▸ **Data for analysis**
:::
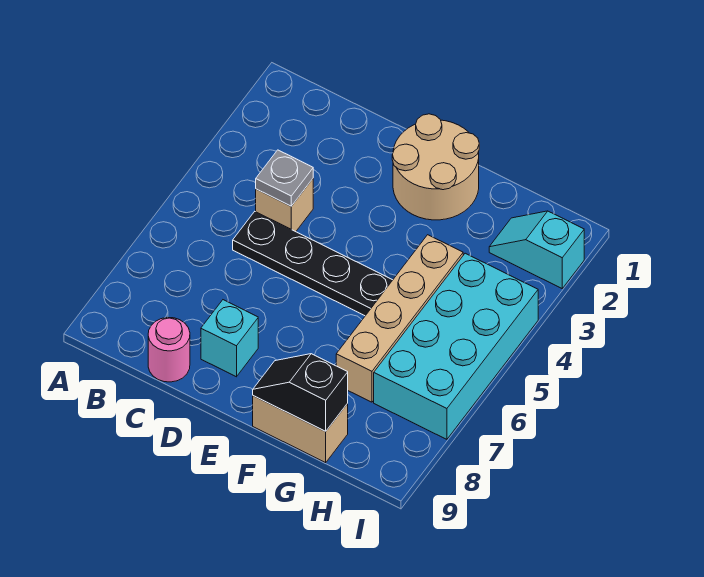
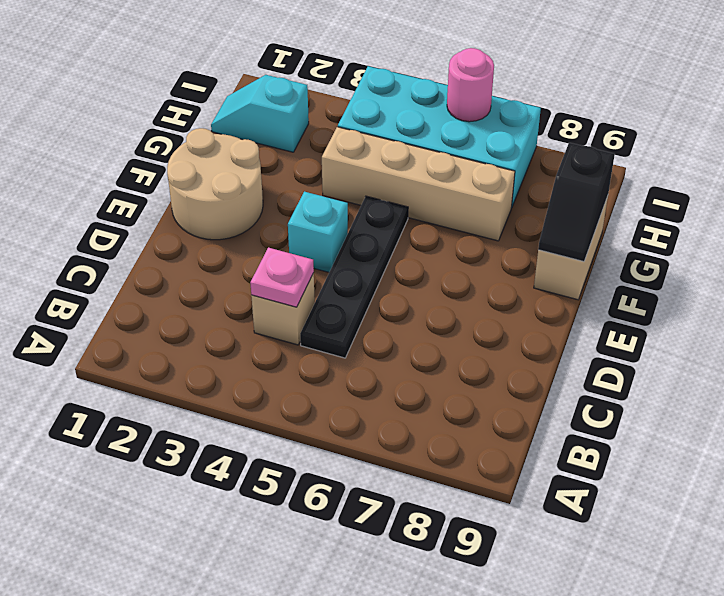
grey plate C4 level 2 -> pink plate C4 level 2
pink round brick C9 level 1 -> pink round brick I6 level 2
cyan brick D8 level 1 -> cyan brick E4 level 1
cyan slope H2:I2 level 1 top I -> cyan slope H1:H2 level 1 top 2

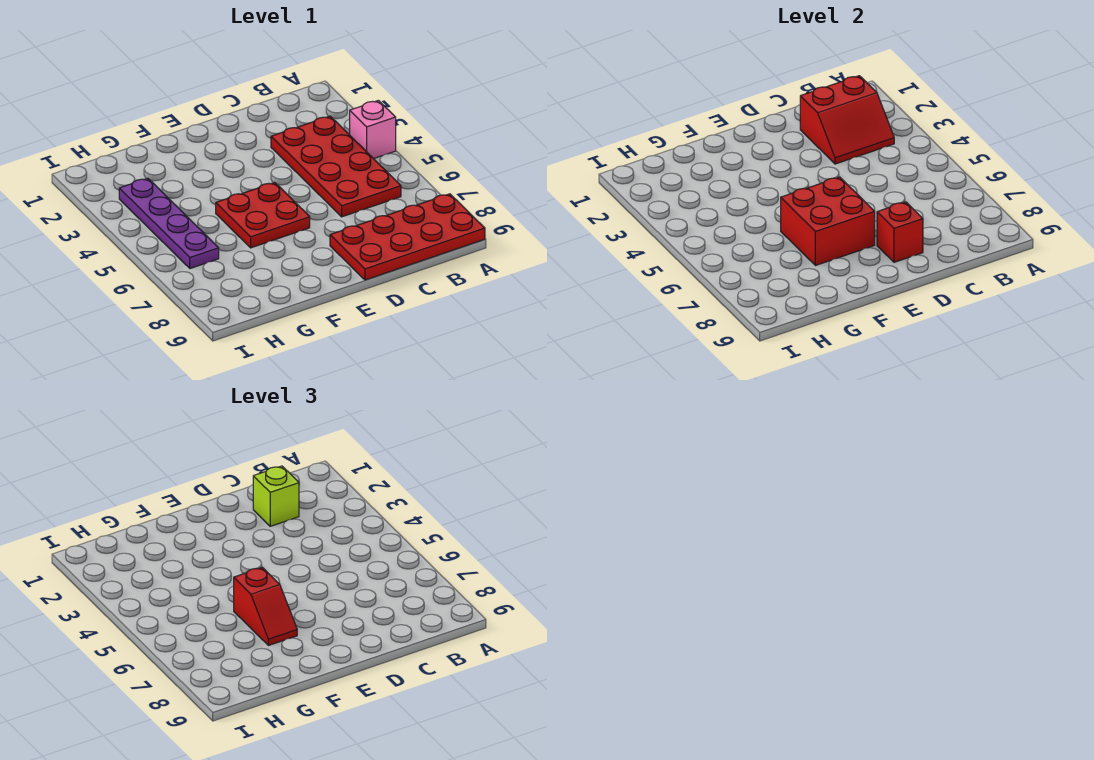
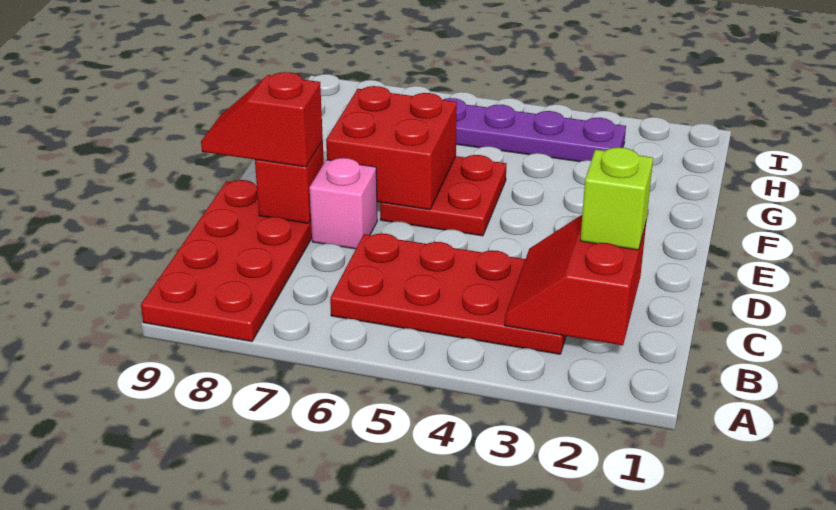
pink brick A4 level 1 -> pink brick D7 level 1
red slope F6:F7 level 3 top 6 -> red slope D8:D9 level 3 top 8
:::
▸ **What to produce**
Return all of the material above unchanged, minus its pictures.

▸ **Your response**
grey plate C4 level 2 -> pink plate C4 level 2
pink round brick C9 level 1 -> pink round brick I6 level 2
cyan brick D8 level 1 -> cyan brick E4 level 1
cyan slope H2:I2 level 1 top I -> cyan slope H1:H2 level 1 top 2

pink brick A4 level 1 -> pink brick D7 level 1
red slope F6:F7 level 3 top 6 -> red slope D8:D9 level 3 top 8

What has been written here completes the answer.